======== Exercise materials

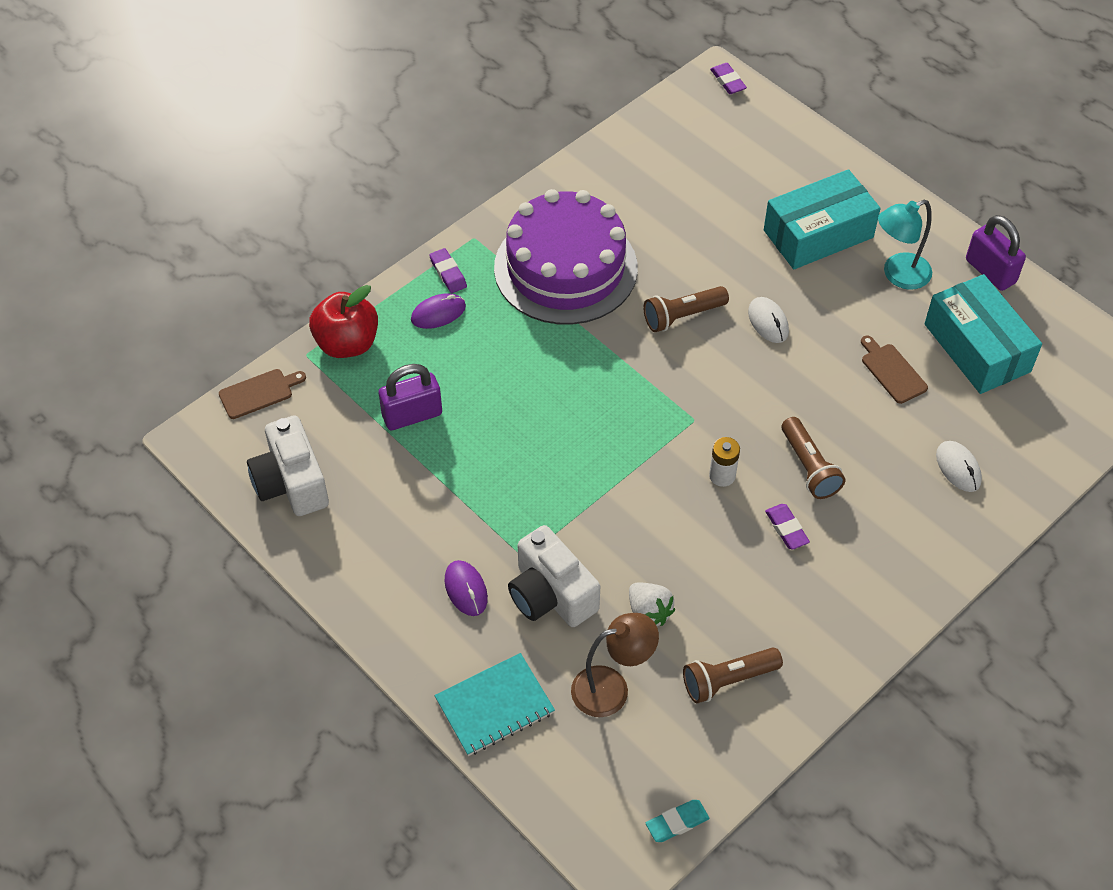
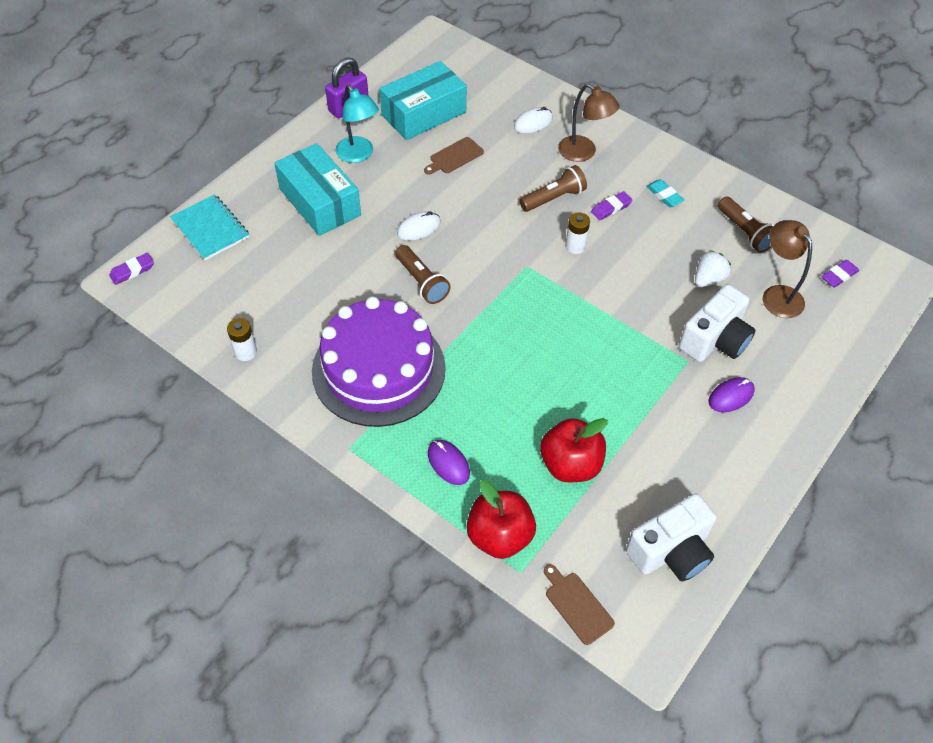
camera: 100 degrees left, 0 degrees up
purple padlock [379,364,442,430] -> red apple [540,418,608,483]
purple eraser [429,248,467,293] -> purple eraser moved to [821,260,859,288]
turquoise notebook [434,653,555,756] -> turquoise notebook moved to [170,194,249,260]
turquoise eraser [646,800,710,842] -> turquoise eraser moved to [646,179,685,207]
none -> white battery [227,318,257,361]
none -> brown lamp [558,84,620,162]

================

Find "turquoise notebook [434,653,555,756]" in the entries above, then repeat its line and all lines after it exactly, down to the last line.

turquoise notebook [434,653,555,756] -> turquoise notebook moved to [170,194,249,260]
turquoise eraser [646,800,710,842] -> turquoise eraser moved to [646,179,685,207]
none -> white battery [227,318,257,361]
none -> brown lamp [558,84,620,162]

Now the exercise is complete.